- GIVEN DATA:
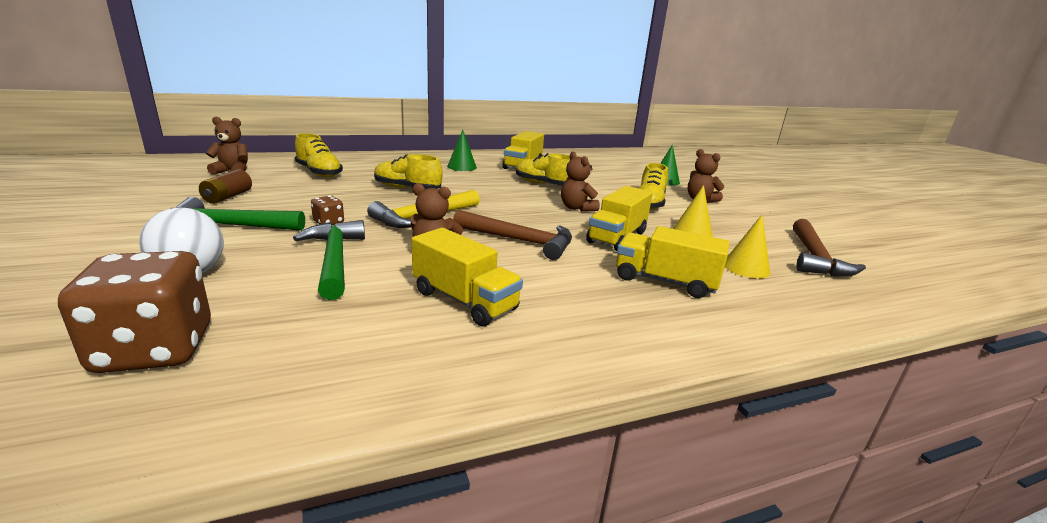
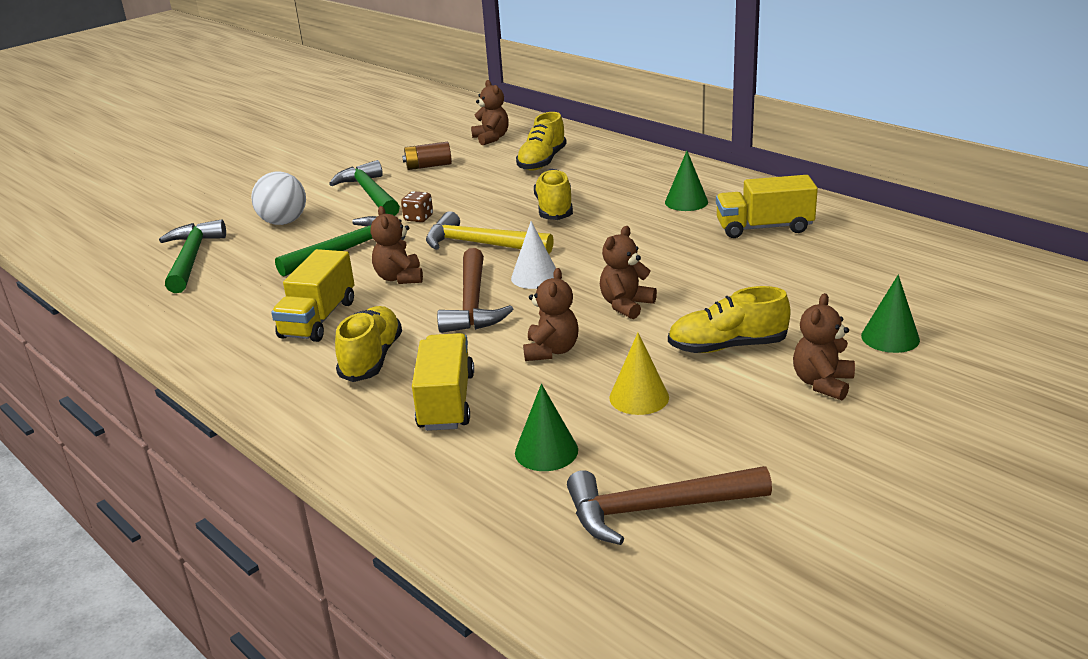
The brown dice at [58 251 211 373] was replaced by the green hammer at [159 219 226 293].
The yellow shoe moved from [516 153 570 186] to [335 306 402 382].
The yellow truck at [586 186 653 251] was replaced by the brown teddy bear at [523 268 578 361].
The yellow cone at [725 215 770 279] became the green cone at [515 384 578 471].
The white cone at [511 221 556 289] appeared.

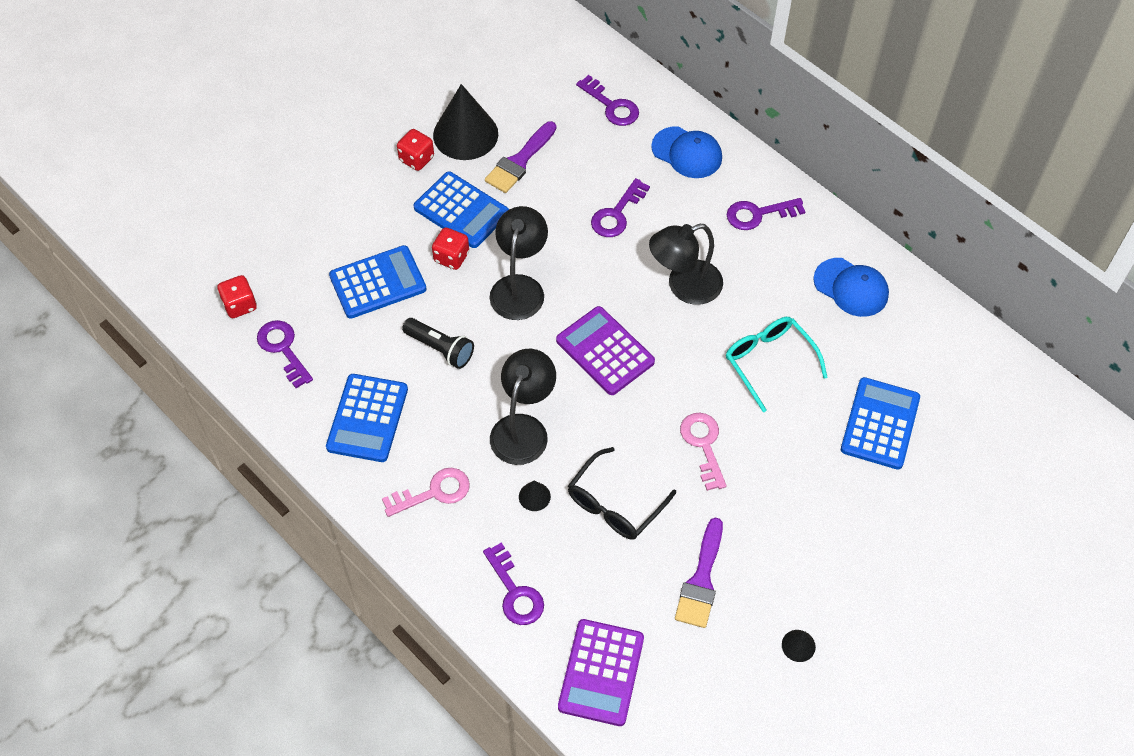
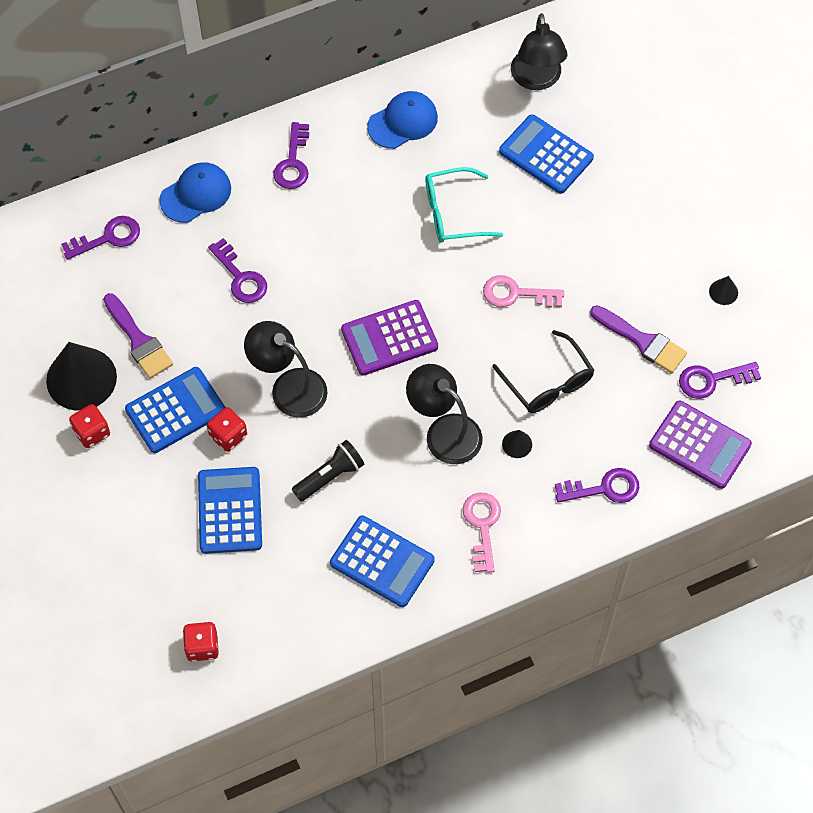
The purple key moved from [257 320 313 388] to [679 362 761 399].
The black lamp moved from [649 224 723 305] to [511 13 567 90].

- WORK INSTRUCTION:
Tally the lines above that include "replaced", and reply with only the tally.

- FINAL ANSWER:
2